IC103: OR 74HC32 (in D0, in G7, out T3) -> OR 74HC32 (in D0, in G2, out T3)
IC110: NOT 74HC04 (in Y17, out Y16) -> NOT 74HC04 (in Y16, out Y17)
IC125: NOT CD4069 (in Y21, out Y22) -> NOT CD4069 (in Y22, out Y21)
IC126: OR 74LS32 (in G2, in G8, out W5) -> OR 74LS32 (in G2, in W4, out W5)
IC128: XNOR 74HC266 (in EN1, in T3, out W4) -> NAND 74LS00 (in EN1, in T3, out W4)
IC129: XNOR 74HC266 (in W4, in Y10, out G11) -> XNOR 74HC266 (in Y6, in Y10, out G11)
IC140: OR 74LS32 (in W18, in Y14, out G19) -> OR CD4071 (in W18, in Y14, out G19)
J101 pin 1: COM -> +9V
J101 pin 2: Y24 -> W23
____
Exercise goal
Give a word-for-word copy of the records.

Task answer
IC103: OR 74HC32 (in D0, in G7, out T3) -> OR 74HC32 (in D0, in G2, out T3)
IC110: NOT 74HC04 (in Y17, out Y16) -> NOT 74HC04 (in Y16, out Y17)
IC125: NOT CD4069 (in Y21, out Y22) -> NOT CD4069 (in Y22, out Y21)
IC126: OR 74LS32 (in G2, in G8, out W5) -> OR 74LS32 (in G2, in W4, out W5)
IC128: XNOR 74HC266 (in EN1, in T3, out W4) -> NAND 74LS00 (in EN1, in T3, out W4)
IC129: XNOR 74HC266 (in W4, in Y10, out G11) -> XNOR 74HC266 (in Y6, in Y10, out G11)
IC140: OR 74LS32 (in W18, in Y14, out G19) -> OR CD4071 (in W18, in Y14, out G19)
J101 pin 1: COM -> +9V
J101 pin 2: Y24 -> W23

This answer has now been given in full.